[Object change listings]
━━━
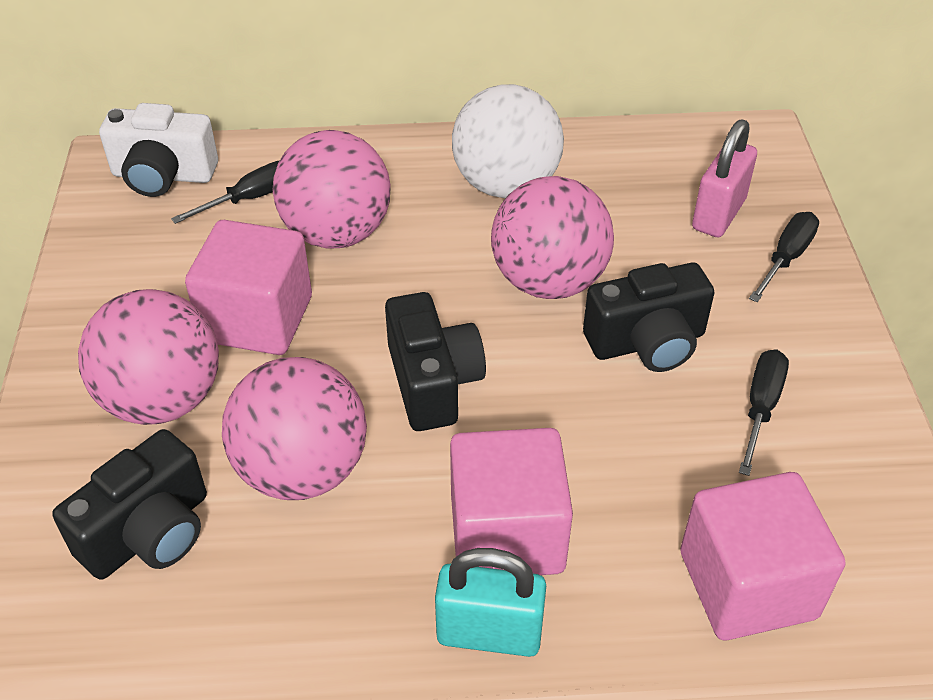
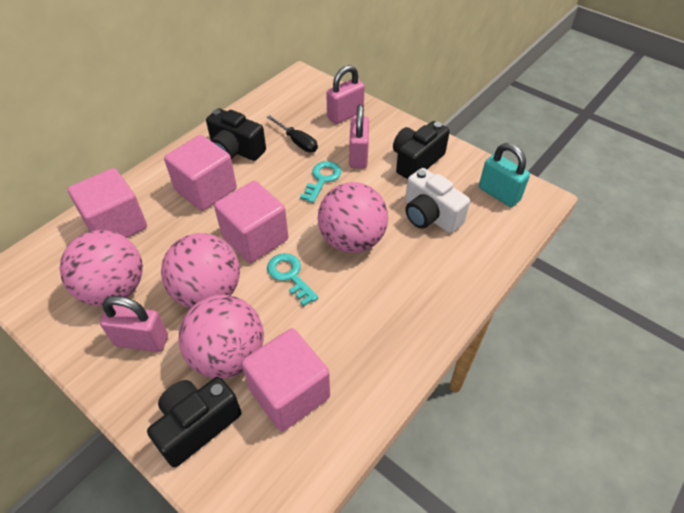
black screwdriver: 3 -> 1
pink cube: 3 -> 4
pink padlock: 1 -> 3
turquoise key: 0 -> 2
white ball: 1 -> 0

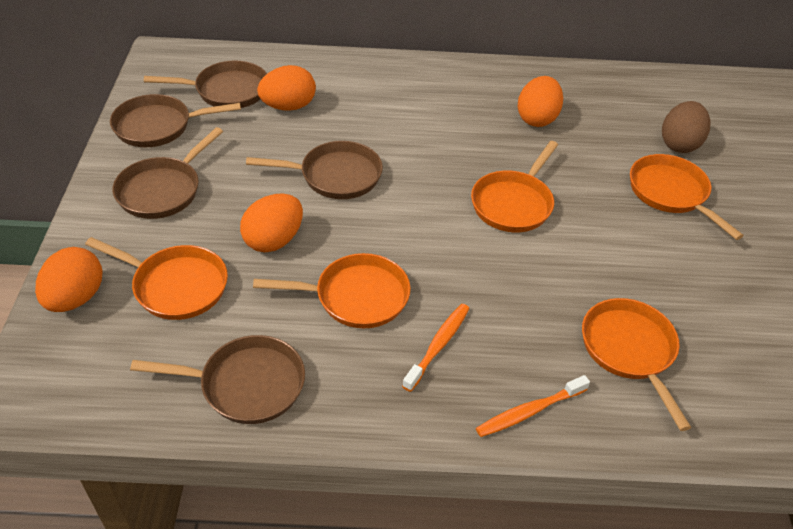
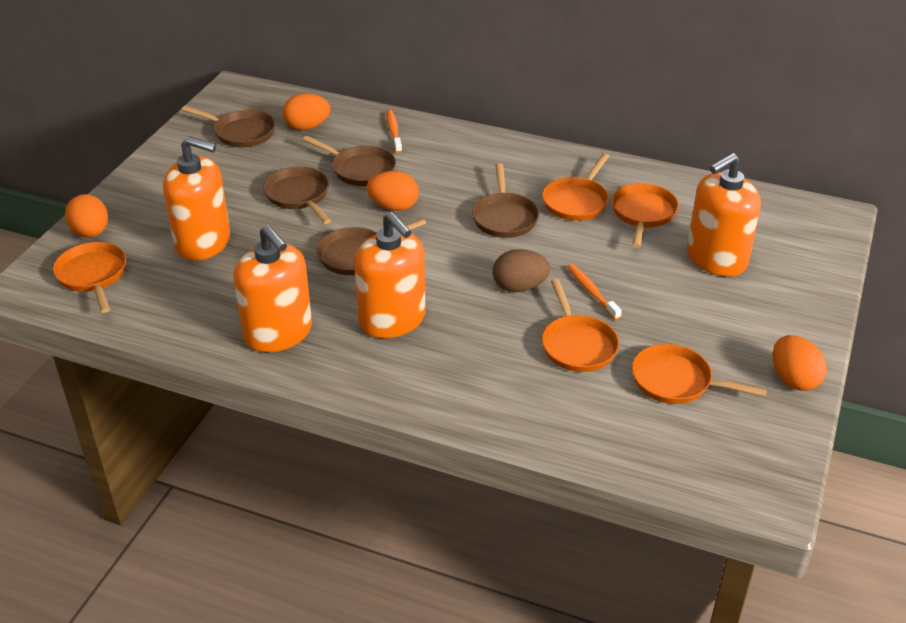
orange soap dispenser: 0 -> 4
━━━
Output every entry exactly. Pictures stay out.

ANSWER TO THIS PROBLEM:
black screwdriver: 3 -> 1
pink cube: 3 -> 4
pink padlock: 1 -> 3
turquoise key: 0 -> 2
white ball: 1 -> 0

orange soap dispenser: 0 -> 4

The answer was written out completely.